Top of Supplied data

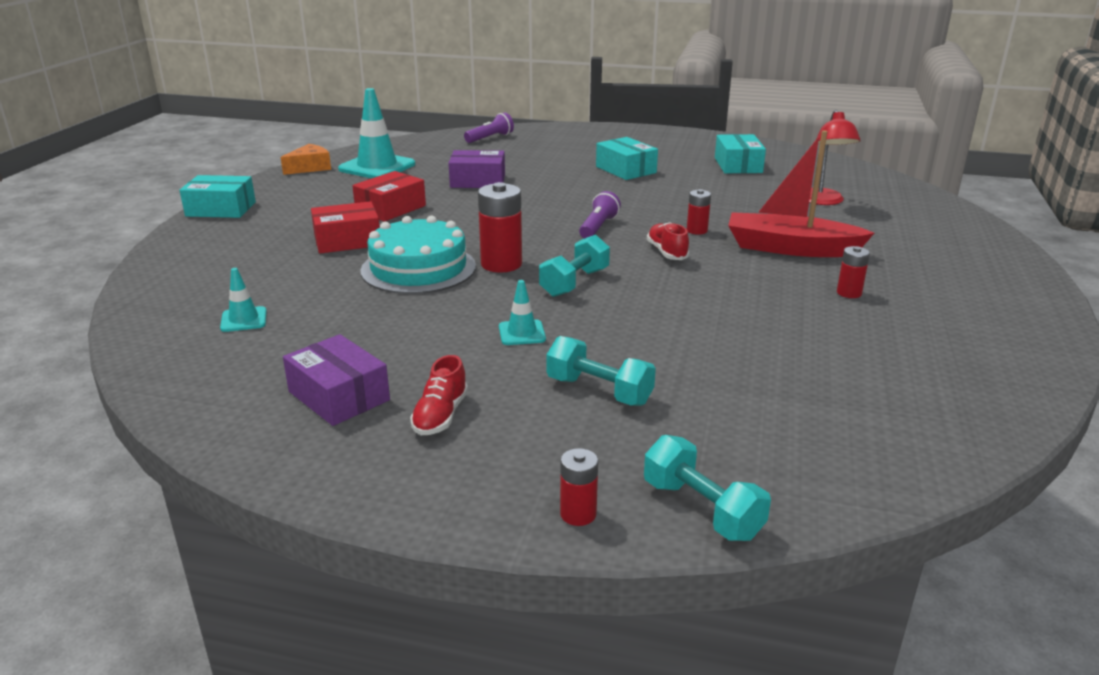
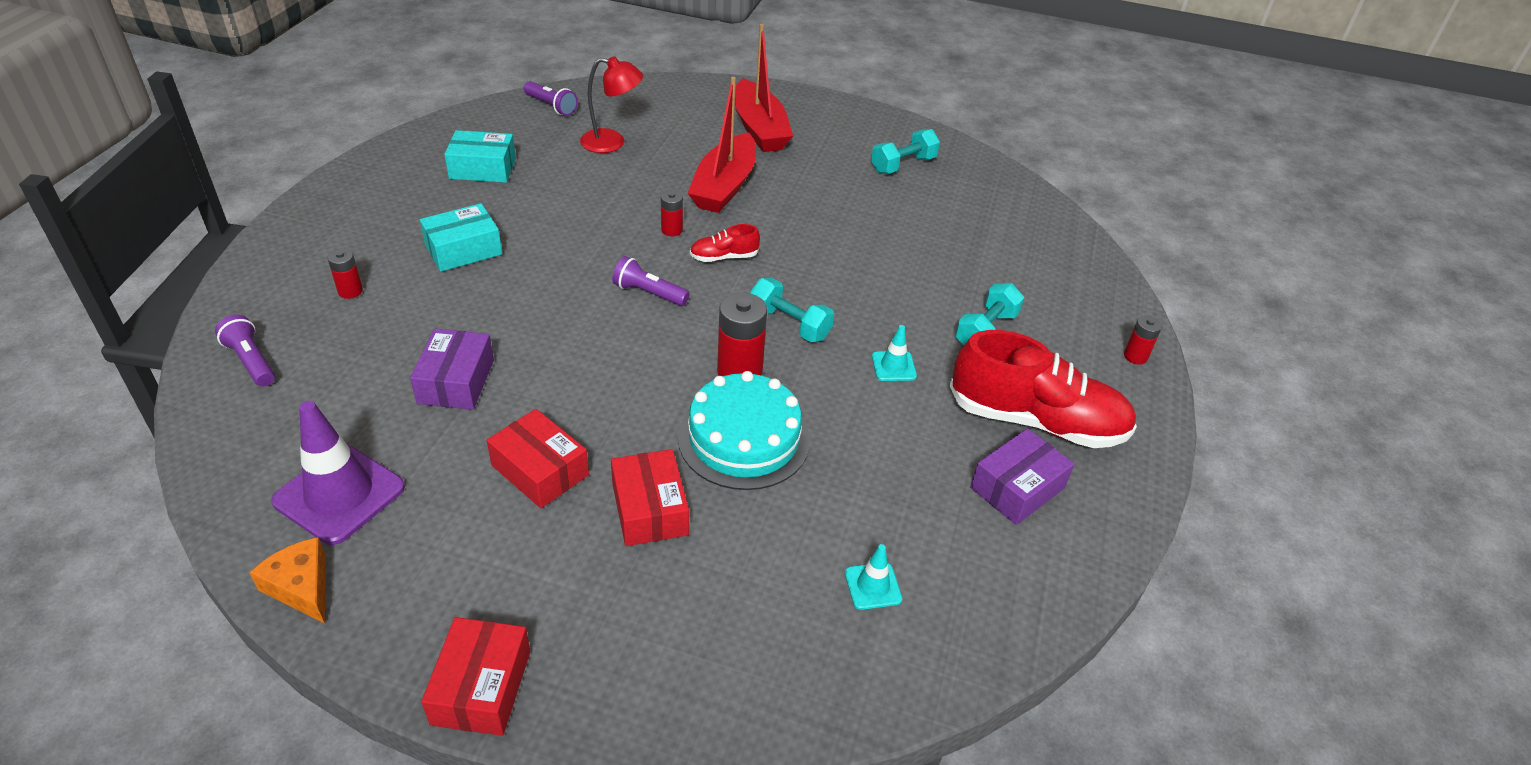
camera: 90 degrees left, 15 degrees up
turquoise box [179,175,256,218] -> red box [421,617,531,736]
turquoise traffic cone [338,88,415,178] -> purple traffic cone [271,401,405,545]
red shoe [410,355,468,435] -> red shoe [950,330,1137,448], size x2.24
turquoise dumbbell [644,435,771,541] -> turquoise dumbbell moved to [871,129,940,174]
red battery [837,246,870,298] -> red battery moved to [327,249,363,299]
none -> purple flashlight [523,81,578,116]
none -> red boat [735,24,793,152]

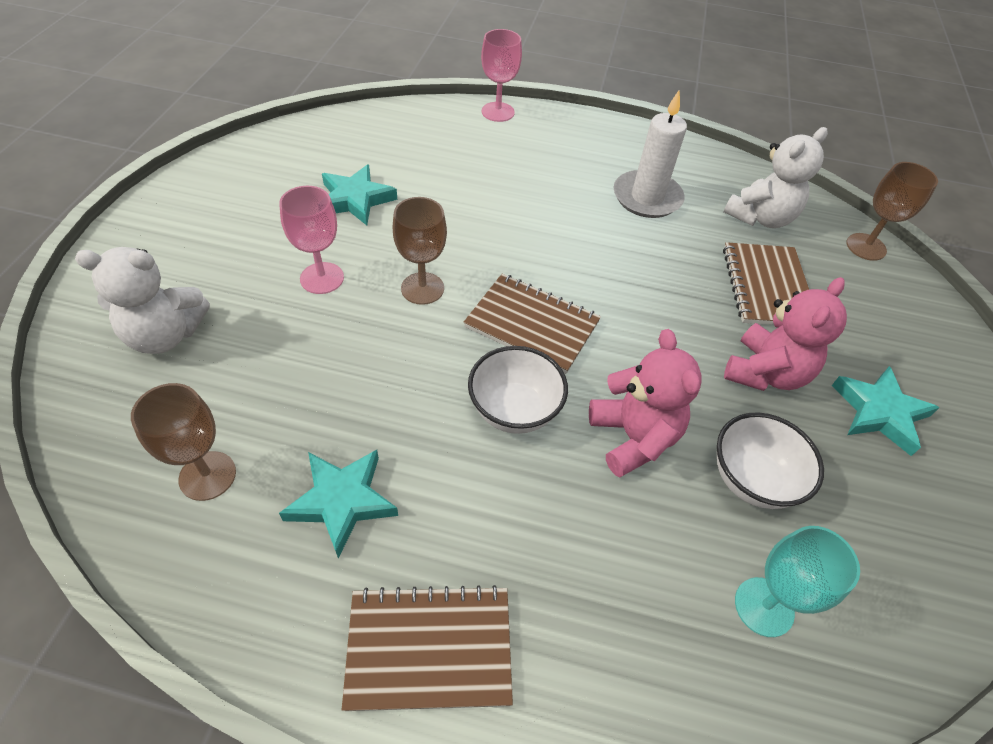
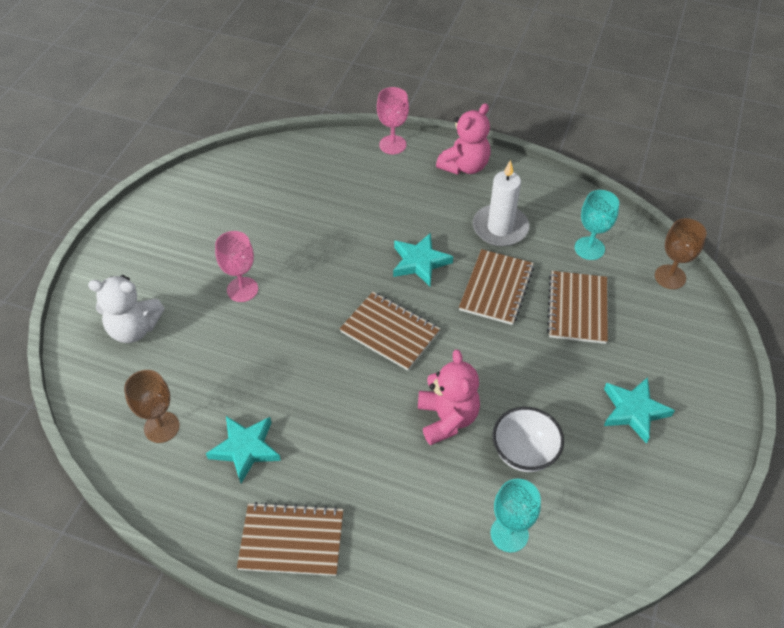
camera: 10 degrees right, 0 degrees up
turquoise star [322,164,397,225] -> turquoise star moved to [393,233,453,286]
brown goblet [392,197,447,305] -> none
white bowl [468,346,568,434] -> none
white teddy bear [724,127,828,228] -> turquoise goblet [575,190,619,260]
pink teddy bear [724,277,847,391] -> pink teddy bear moved to [436,103,491,175]
none -> brown notebook [459,249,534,325]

Bottom of Supplied data

Go through the records and show every line with the string "moved" in it.

turquoise dumbbell [644,435,771,541] -> turquoise dumbbell moved to [871,129,940,174]
red battery [837,246,870,298] -> red battery moved to [327,249,363,299]
turquoise star [322,164,397,225] -> turquoise star moved to [393,233,453,286]
pink teddy bear [724,277,847,391] -> pink teddy bear moved to [436,103,491,175]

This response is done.